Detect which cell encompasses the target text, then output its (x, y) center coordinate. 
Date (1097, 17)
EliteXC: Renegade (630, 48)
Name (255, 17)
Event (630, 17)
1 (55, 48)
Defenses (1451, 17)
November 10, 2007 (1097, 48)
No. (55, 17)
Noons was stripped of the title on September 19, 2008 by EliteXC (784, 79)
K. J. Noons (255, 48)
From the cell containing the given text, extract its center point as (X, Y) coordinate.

_ _ _ _ _ _ _

任务要求: 请原样返回以下各行：从最前面一行开始，到包含“K. J. Noons (255, 48)”的那一行结束，首尾两行都包括在内。

书面回答:
Detect which cell encompasses the target text, then output its (x, y) center coordinate. 
Date (1097, 17)
EliteXC: Renegade (630, 48)
Name (255, 17)
Event (630, 17)
1 (55, 48)
Defenses (1451, 17)
November 10, 2007 (1097, 48)
No. (55, 17)
Noons was stripped of the title on September 19, 2008 by EliteXC (784, 79)
K. J. Noons (255, 48)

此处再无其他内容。